» Stored data:
----------
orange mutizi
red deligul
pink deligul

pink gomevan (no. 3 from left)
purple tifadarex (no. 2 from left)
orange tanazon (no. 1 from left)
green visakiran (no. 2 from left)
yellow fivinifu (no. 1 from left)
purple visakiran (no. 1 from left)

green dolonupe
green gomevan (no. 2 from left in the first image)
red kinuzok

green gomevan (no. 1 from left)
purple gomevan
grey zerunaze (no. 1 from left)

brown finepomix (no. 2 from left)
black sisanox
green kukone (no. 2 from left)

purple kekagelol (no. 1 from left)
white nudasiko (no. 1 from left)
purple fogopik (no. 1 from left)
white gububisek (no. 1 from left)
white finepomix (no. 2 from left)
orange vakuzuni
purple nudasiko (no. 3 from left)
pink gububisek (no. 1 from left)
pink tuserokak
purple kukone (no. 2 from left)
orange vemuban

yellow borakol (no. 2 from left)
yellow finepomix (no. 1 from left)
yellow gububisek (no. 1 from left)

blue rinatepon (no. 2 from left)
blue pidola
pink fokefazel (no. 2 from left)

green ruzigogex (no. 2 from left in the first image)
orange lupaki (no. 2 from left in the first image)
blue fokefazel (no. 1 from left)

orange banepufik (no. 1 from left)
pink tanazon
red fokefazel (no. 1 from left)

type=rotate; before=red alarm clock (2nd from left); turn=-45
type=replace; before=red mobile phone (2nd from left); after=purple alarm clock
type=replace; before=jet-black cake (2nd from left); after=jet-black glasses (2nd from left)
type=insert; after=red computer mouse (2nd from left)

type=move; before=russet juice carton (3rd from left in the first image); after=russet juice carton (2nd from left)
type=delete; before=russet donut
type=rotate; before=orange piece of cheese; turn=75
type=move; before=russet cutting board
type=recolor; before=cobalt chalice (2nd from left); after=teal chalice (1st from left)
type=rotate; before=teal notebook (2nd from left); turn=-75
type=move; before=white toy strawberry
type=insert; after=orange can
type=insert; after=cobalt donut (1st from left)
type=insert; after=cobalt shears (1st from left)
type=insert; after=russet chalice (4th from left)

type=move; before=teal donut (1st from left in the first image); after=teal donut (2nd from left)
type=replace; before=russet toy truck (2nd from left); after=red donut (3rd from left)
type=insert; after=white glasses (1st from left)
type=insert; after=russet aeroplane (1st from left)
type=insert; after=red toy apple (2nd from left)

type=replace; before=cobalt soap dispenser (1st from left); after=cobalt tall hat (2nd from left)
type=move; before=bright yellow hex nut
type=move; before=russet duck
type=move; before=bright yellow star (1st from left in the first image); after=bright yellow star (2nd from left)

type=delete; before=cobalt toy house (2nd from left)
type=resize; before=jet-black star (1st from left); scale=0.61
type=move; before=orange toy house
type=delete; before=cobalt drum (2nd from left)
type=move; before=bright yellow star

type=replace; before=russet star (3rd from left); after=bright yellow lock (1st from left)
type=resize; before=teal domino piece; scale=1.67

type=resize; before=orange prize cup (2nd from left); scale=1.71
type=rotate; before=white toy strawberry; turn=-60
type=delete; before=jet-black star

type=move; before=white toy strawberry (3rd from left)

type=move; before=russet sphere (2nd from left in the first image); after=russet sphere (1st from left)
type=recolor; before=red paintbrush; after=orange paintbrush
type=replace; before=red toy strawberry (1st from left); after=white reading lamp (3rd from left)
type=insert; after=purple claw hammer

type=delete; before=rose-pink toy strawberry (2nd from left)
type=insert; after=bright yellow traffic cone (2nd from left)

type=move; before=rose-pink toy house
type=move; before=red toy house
----------
» Goal of the exercise:
Everything from the line containing "pink tuserokak" through the line containing "type=replace; before=jet-black cake" in the material above should be retyped exactly, both ends included, and nothing more.

» Task solution:
pink tuserokak
purple kukone (no. 2 from left)
orange vemuban

yellow borakol (no. 2 from left)
yellow finepomix (no. 1 from left)
yellow gububisek (no. 1 from left)

blue rinatepon (no. 2 from left)
blue pidola
pink fokefazel (no. 2 from left)

green ruzigogex (no. 2 from left in the first image)
orange lupaki (no. 2 from left in the first image)
blue fokefazel (no. 1 from left)

orange banepufik (no. 1 from left)
pink tanazon
red fokefazel (no. 1 from left)

type=rotate; before=red alarm clock (2nd from left); turn=-45
type=replace; before=red mobile phone (2nd from left); after=purple alarm clock
type=replace; before=jet-black cake (2nd from left); after=jet-black glasses (2nd from left)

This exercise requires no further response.